## YOUR OBJECTIVE
Only the lines below, from the one with "purple plate D4" through the one with "purple plate J4 level 2 -> none", are to be written out, exactly.

## SUPPLIED MATERIAL
▬▬▬
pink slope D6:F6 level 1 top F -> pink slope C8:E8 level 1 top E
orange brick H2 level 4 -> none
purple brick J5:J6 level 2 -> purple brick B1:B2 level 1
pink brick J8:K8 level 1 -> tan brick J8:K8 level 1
▬▬▬
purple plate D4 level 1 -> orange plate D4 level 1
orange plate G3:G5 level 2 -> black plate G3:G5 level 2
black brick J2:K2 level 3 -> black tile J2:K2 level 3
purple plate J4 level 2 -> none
▬▬▬
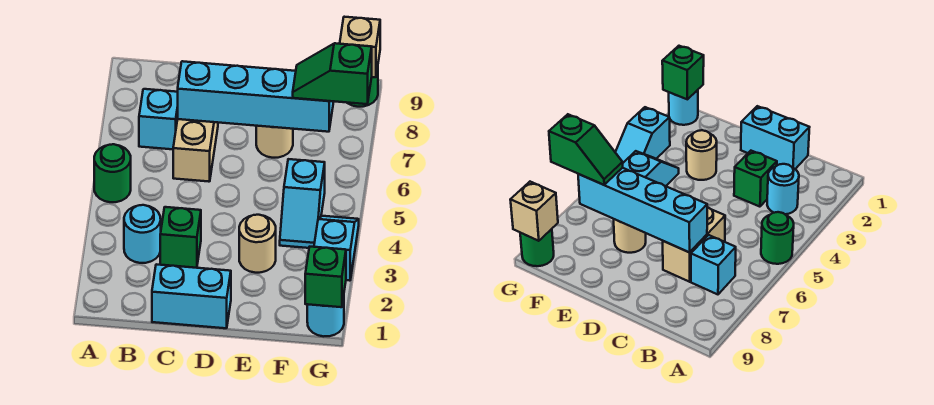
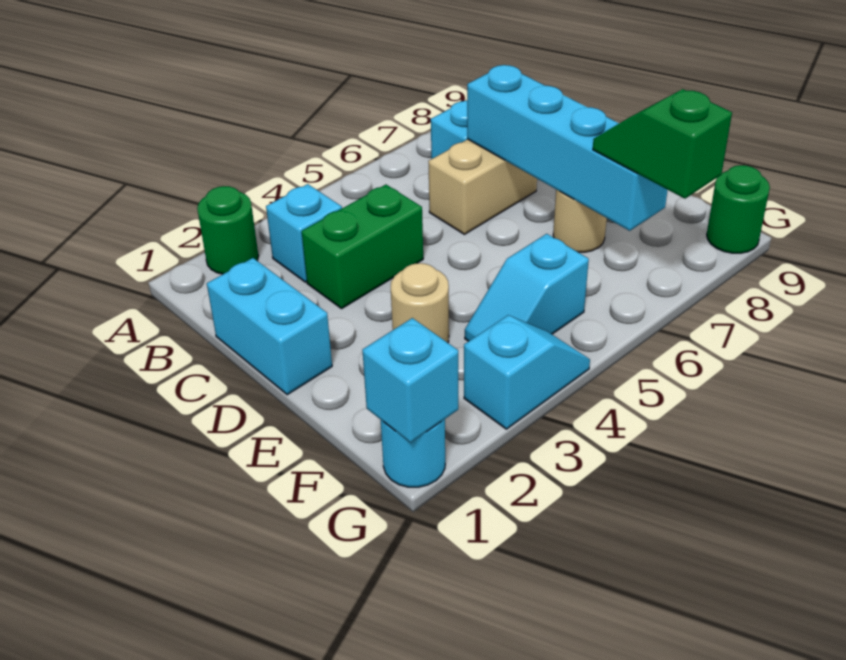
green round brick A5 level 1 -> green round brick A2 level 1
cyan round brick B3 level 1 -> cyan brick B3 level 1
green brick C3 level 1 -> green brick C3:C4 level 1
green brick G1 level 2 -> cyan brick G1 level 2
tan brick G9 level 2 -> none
▬▬▬
## RESULT BELOW
purple plate D4 level 1 -> orange plate D4 level 1
orange plate G3:G5 level 2 -> black plate G3:G5 level 2
black brick J2:K2 level 3 -> black tile J2:K2 level 3
purple plate J4 level 2 -> none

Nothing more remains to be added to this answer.